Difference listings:
+-------+

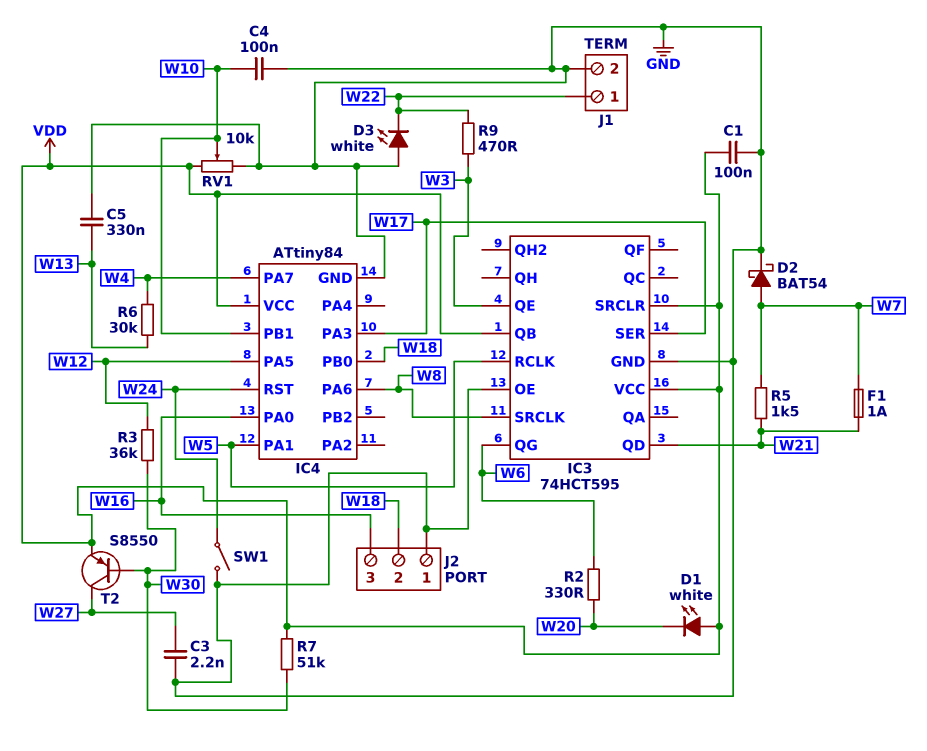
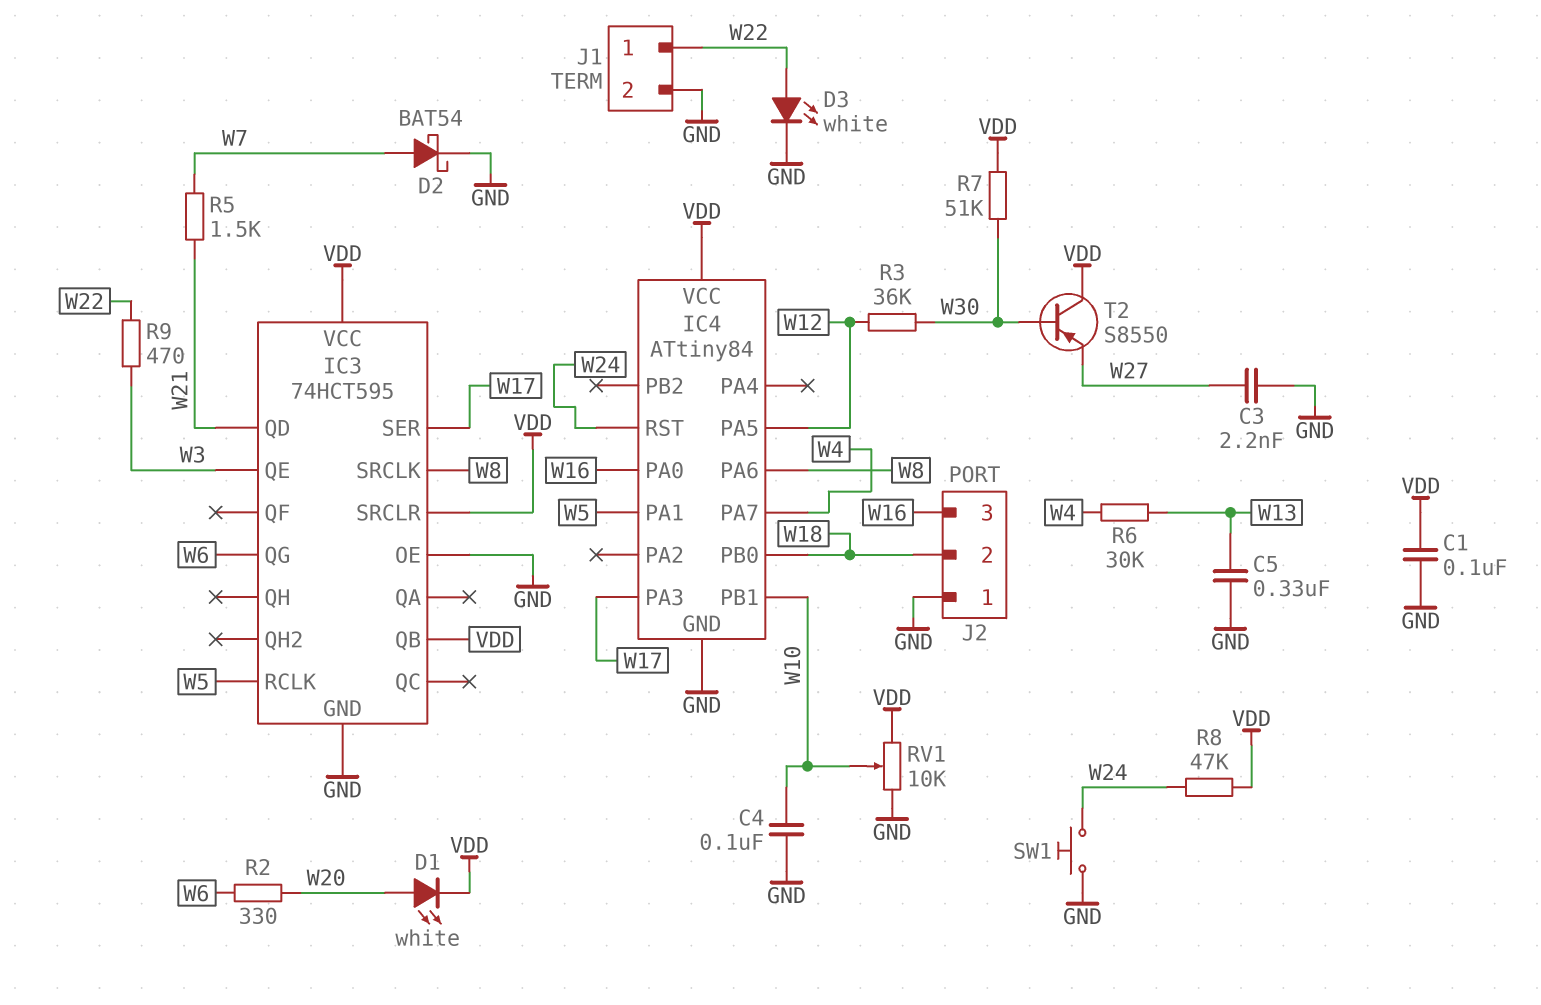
D1: LED white (A VDD, K W20) -> LED white (A W20, K VDD)
D3: LED white (A GND, K W22) -> LED white (A W22, K GND)
F1: 1A (W7, W21) -> none
R8: none -> 47k (VDD, W24)
SW1: switch (GND, W24) -> button (GND, W24)
T2: PNP S8550 (B W30, C W27, E VDD) -> PNP S8550 (B W30, C VDD, E W27)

+-------+

(Problem statement):
Exactly the lines from the one that holds "F1: 1A (W7, W21) -> none" through the final line of the records above should be written out, and only those.

(Answer):
F1: 1A (W7, W21) -> none
R8: none -> 47k (VDD, W24)
SW1: switch (GND, W24) -> button (GND, W24)
T2: PNP S8550 (B W30, C W27, E VDD) -> PNP S8550 (B W30, C VDD, E W27)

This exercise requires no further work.